### Task item
Print the listing exactly.

(Data shown)

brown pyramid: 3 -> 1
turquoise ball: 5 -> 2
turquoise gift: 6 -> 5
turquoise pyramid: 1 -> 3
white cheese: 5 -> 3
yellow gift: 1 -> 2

(End Data shown)

### Reply
brown pyramid: 3 -> 1
turquoise ball: 5 -> 2
turquoise gift: 6 -> 5
turquoise pyramid: 1 -> 3
white cheese: 5 -> 3
yellow gift: 1 -> 2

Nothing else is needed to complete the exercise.